The finished copy must match the records exactly, except that it contains no pictures.

Exercise materials:

+-------+

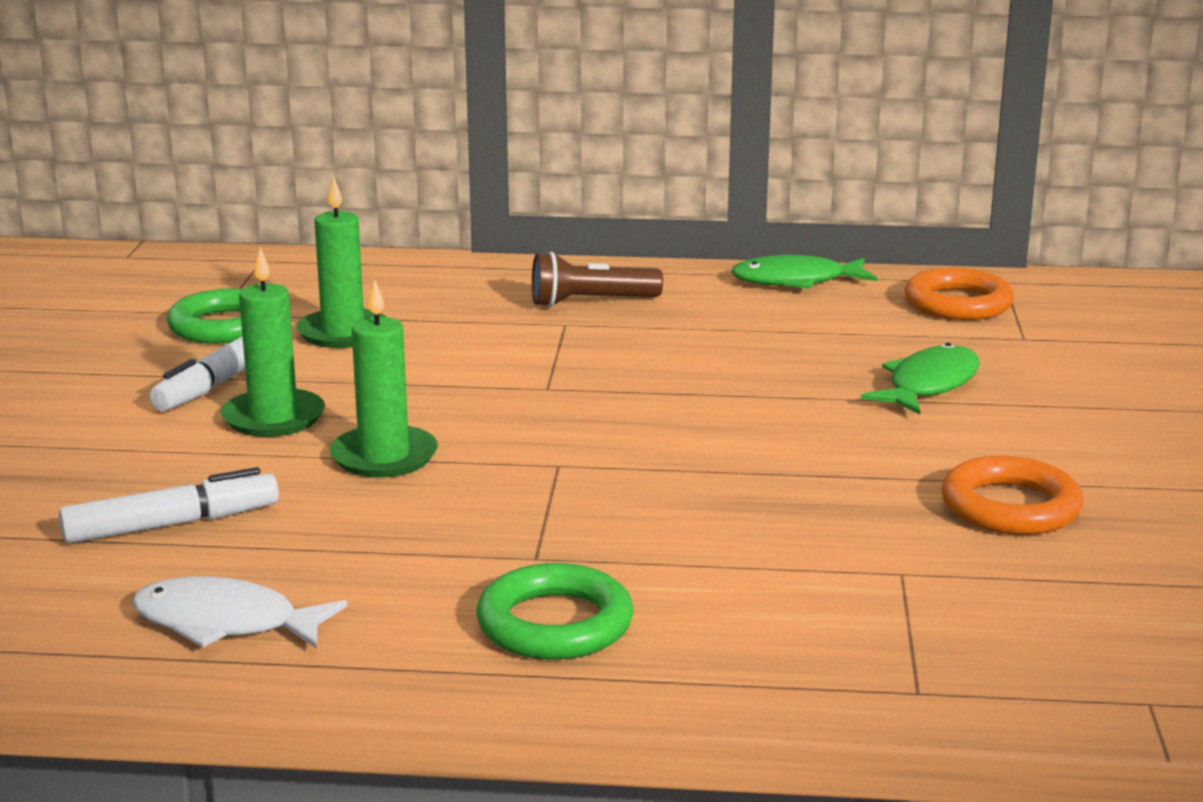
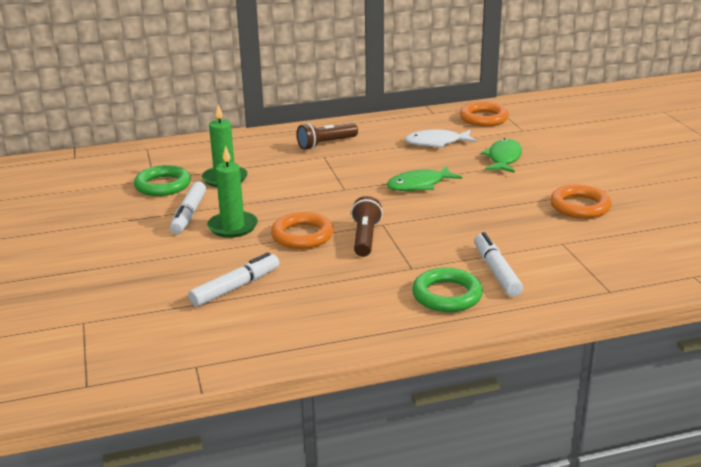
camera: 20 degrees left, 5 degrees up
(226, 623) = (306, 327): white fish -> white fish (436, 143)
(384, 457) = (302, 235): green candle -> orange ring
(499, 483) = (365, 238): none -> brown flashlight
(703, 599) = (496, 271): none -> white marker
(796, 281) = (407, 119): green fish -> green fish (419, 185)

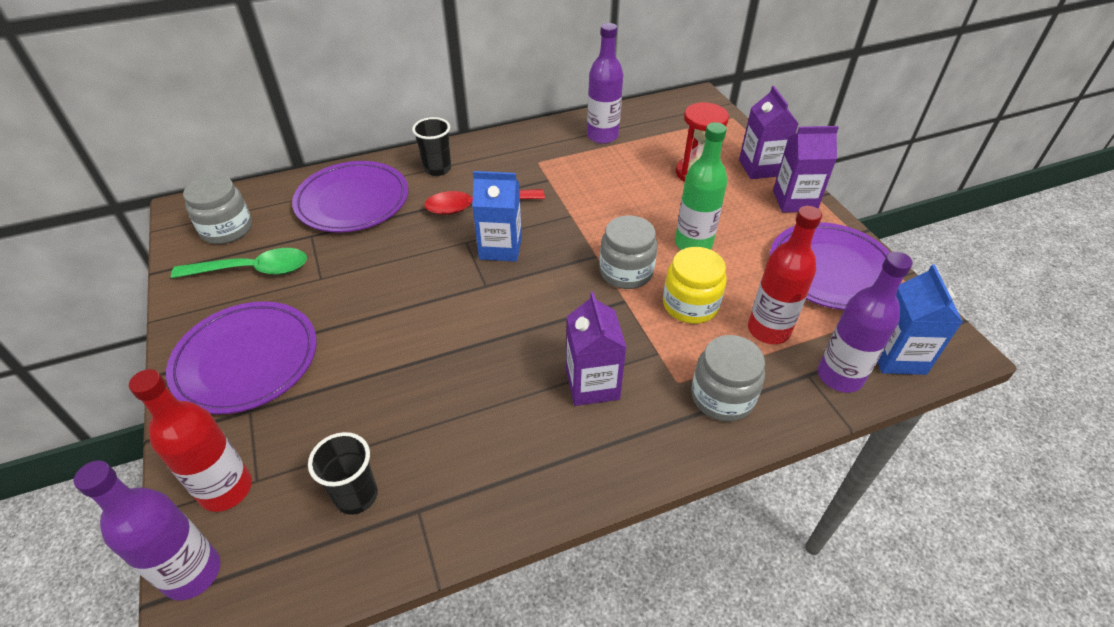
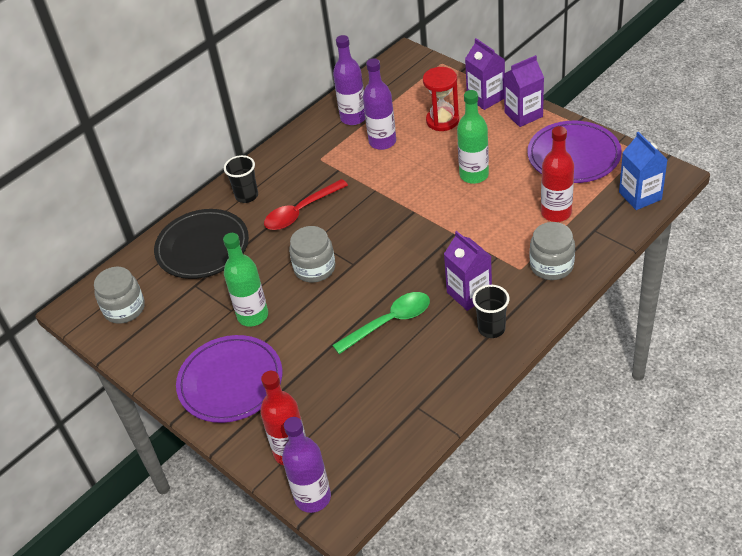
camera: 20 degrees left, 0 degrees up
(252, 270) = (174, 327): green spoon -> green spoon (389, 322)
(335, 294) = (253, 315): none -> green bottle
(352, 201) = (202, 247): purple plate -> black plate
(356, 496) = (374, 417): black cup -> black cup (491, 329)
(500, 247) = (343, 234): blue carton -> none
(626, 272) = (442, 214): grey jar -> grey jar (314, 268)
(690, 305) = (498, 218): yellow jar -> none
(840, 376) = (613, 222): purple bottle -> purple bottle (382, 142)

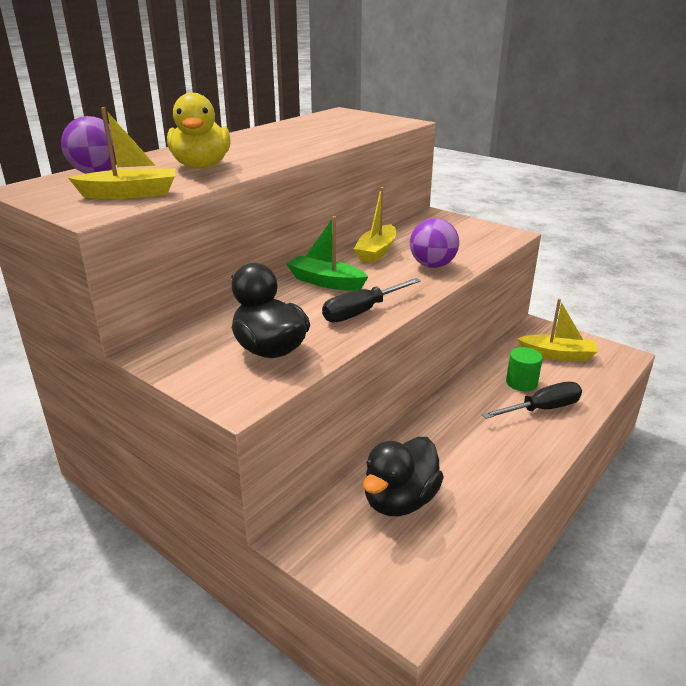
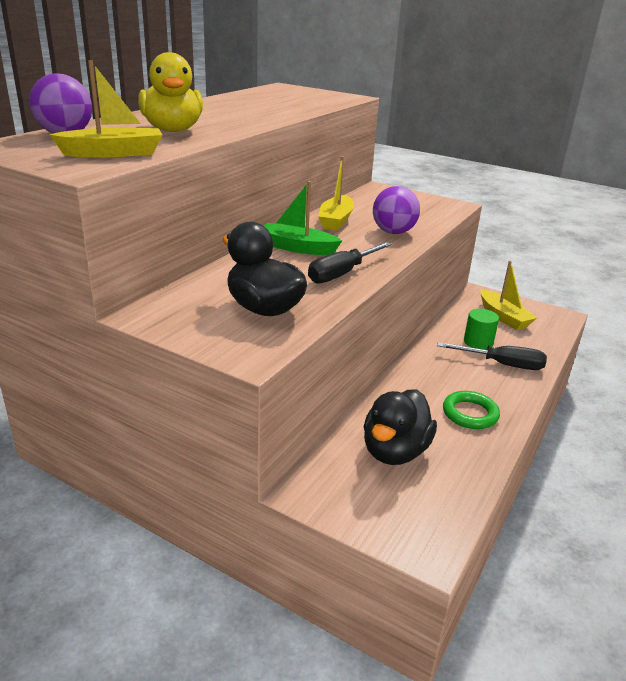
camera: 10 degrees left, 0 degrees up
(491, 463) = (470, 414): none -> green ring
(542, 409) = (502, 364): black screwdriver -> black screwdriver turned 45 degrees clockwise
(557, 355) = (503, 317): yellow boat -> yellow boat turned 60 degrees clockwise

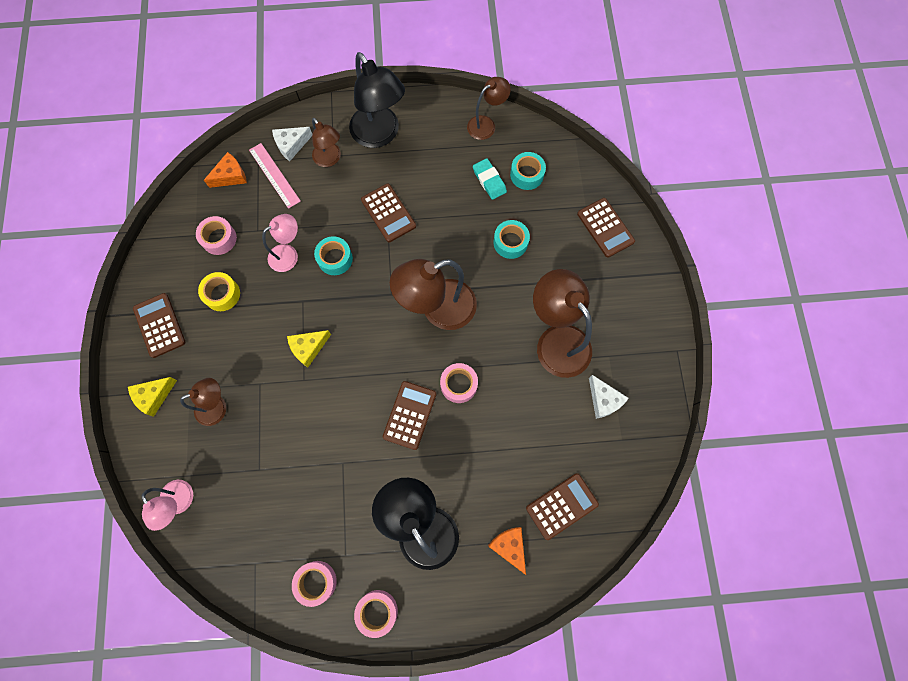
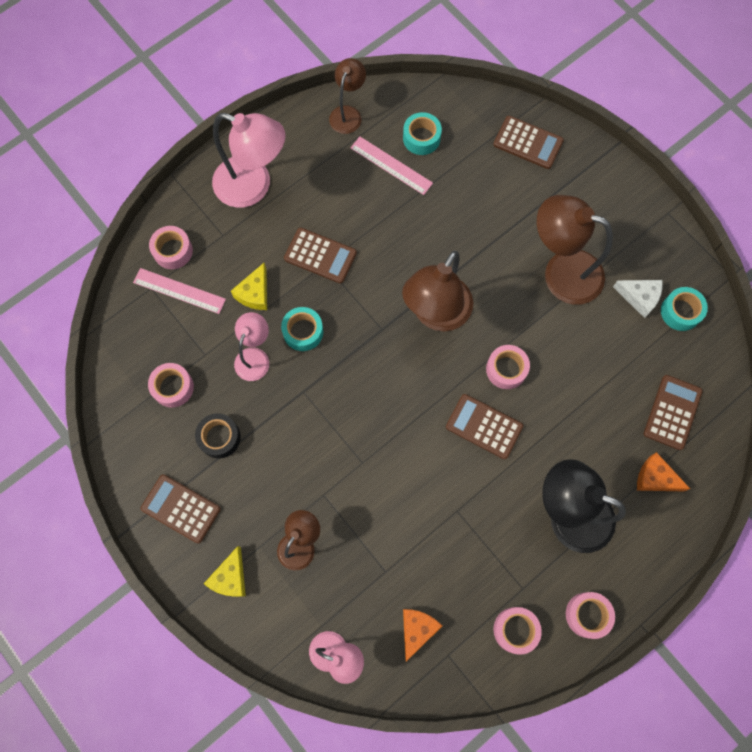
camera: 35 degrees left, 0 degrees up
(222, 294) = (219, 437): yellow tape -> black tape
(230, 176) = (135, 319): orange cheese -> orange cheese (417, 629)
(291, 145) = (173, 251): white cheese -> pink tape
(308, 348) = (344, 430): yellow cheese -> yellow cheese (255, 293)
(330, 159) = (223, 240): brown lamp -> none
(380, 135) = (253, 186): black lamp -> pink lamp
(410, 415) = (484, 426): brown calculator -> brown calculator turned 45 degrees counterclockwise
(489, 181) = (391, 165): turquoise eraser -> pink ruler
(510, 242) = (454, 210): turquoise tape -> turquoise tape (680, 312)

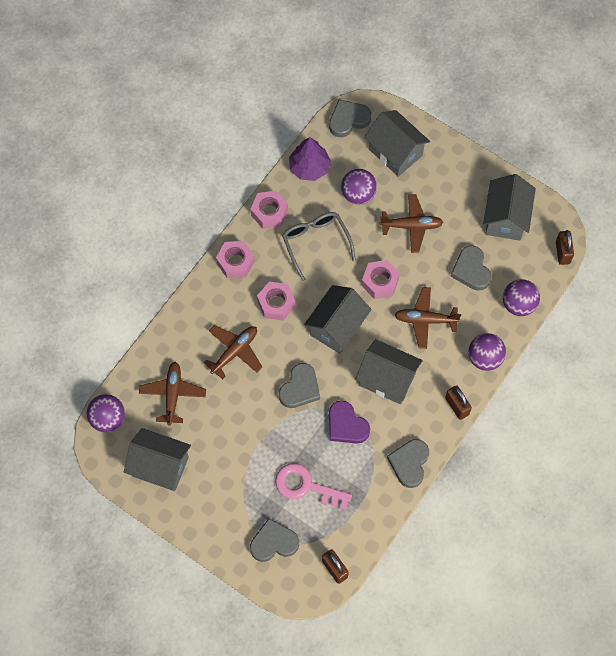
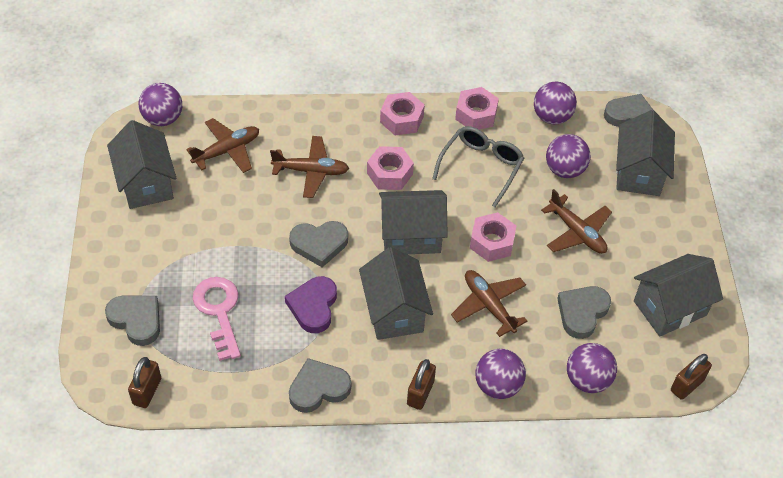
camera: 50 degrees right, 15 degrees down
(309, 167) = (552, 117): purple tree -> purple ball

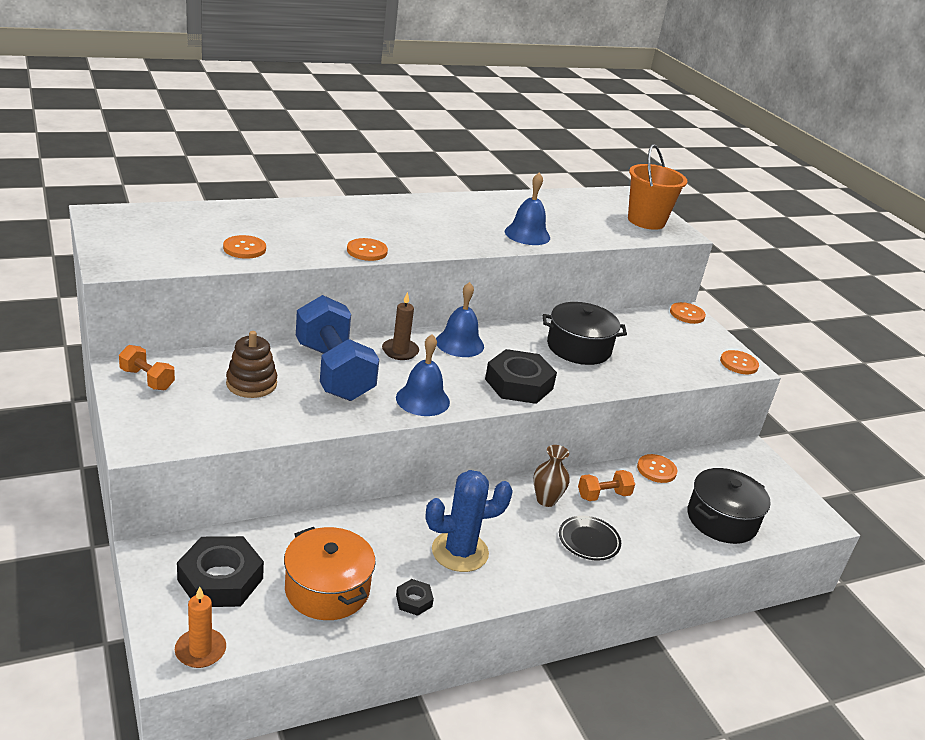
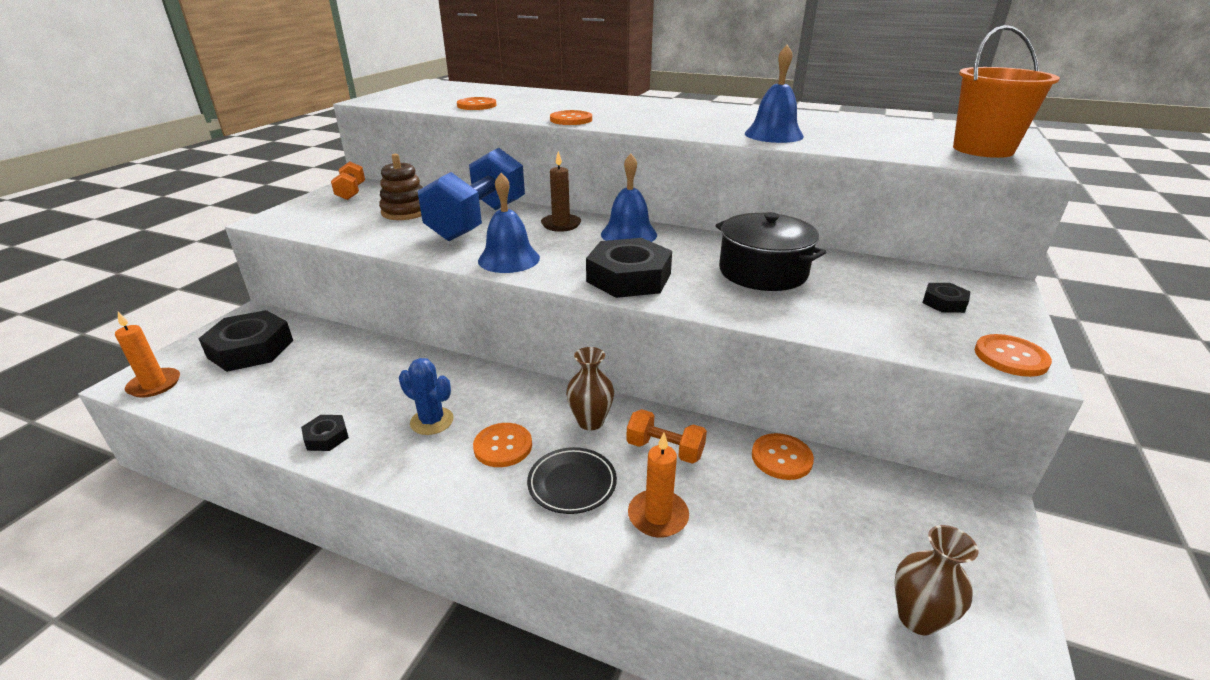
camera: 50 degrees right, 0 degrees up
(327, 589) = (291, 392): orange pot -> none
(460, 552) = (432, 421): blue cactus -> blue cactus, size x0.62
(646, 533) = (658, 516): none -> orange candle
(681, 337) = (944, 303): none -> black nut
(687, 314) = (995, 286): orange button -> orange button (503, 446)
(721, 520) = (800, 564): black pot -> none
(777, 516) = (917, 618): none -> brown vase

+-------+

Solution for this task:
camera: 20 degrees left, 5 degrees up
(226, 623) = (306, 327): white fish -> white fish (436, 143)
(384, 457) = (302, 235): green candle -> orange ring
(499, 483) = (365, 238): none -> brown flashlight
(703, 599) = (496, 271): none -> white marker
(796, 281) = (407, 119): green fish -> green fish (419, 185)

camera: 20 degrees left, 0 degrees up
(252, 270) = (174, 327): green spoon -> green spoon (389, 322)
(335, 294) = (253, 315): none -> green bottle
(352, 201) = (202, 247): purple plate -> black plate
(356, 496) = (374, 417): black cup -> black cup (491, 329)
(500, 247) = (343, 234): blue carton -> none
(626, 272) = (442, 214): grey jar -> grey jar (314, 268)
(690, 305) = (498, 218): yellow jar -> none
(840, 376) = (613, 222): purple bottle -> purple bottle (382, 142)

camera: 10 degrees left, 0 degrees up
(491, 463) = (470, 414): none -> green ring
(542, 409) = (502, 364): black screwdriver -> black screwdriver turned 45 degrees clockwise
(557, 355) = (503, 317): yellow boat -> yellow boat turned 60 degrees clockwise

camera: 35 degrees left, 0 degrees up
(222, 294) = (219, 437): yellow tape -> black tape
(230, 176) = (135, 319): orange cheese -> orange cheese (417, 629)
(291, 145) = (173, 251): white cheese -> pink tape
(308, 348) = (344, 430): yellow cheese -> yellow cheese (255, 293)
(330, 159) = (223, 240): brown lamp -> none
(380, 135) = (253, 186): black lamp -> pink lamp
(410, 415) = (484, 426): brown calculator -> brown calculator turned 45 degrees counterclockwise
(489, 181) = (391, 165): turquoise eraser -> pink ruler
(510, 242) = (454, 210): turquoise tape -> turquoise tape (680, 312)

camera: 50 degrees right, 15 degrees down
(309, 167) = (552, 117): purple tree -> purple ball

camera: 50 degrees right, 0 degrees up
(327, 589) = (291, 392): orange pot -> none
(460, 552) = (432, 421): blue cactus -> blue cactus, size x0.62
(646, 533) = (658, 516): none -> orange candle
(681, 337) = (944, 303): none -> black nut
(687, 314) = (995, 286): orange button -> orange button (503, 446)
(721, 520) = (800, 564): black pot -> none
(777, 516) = (917, 618): none -> brown vase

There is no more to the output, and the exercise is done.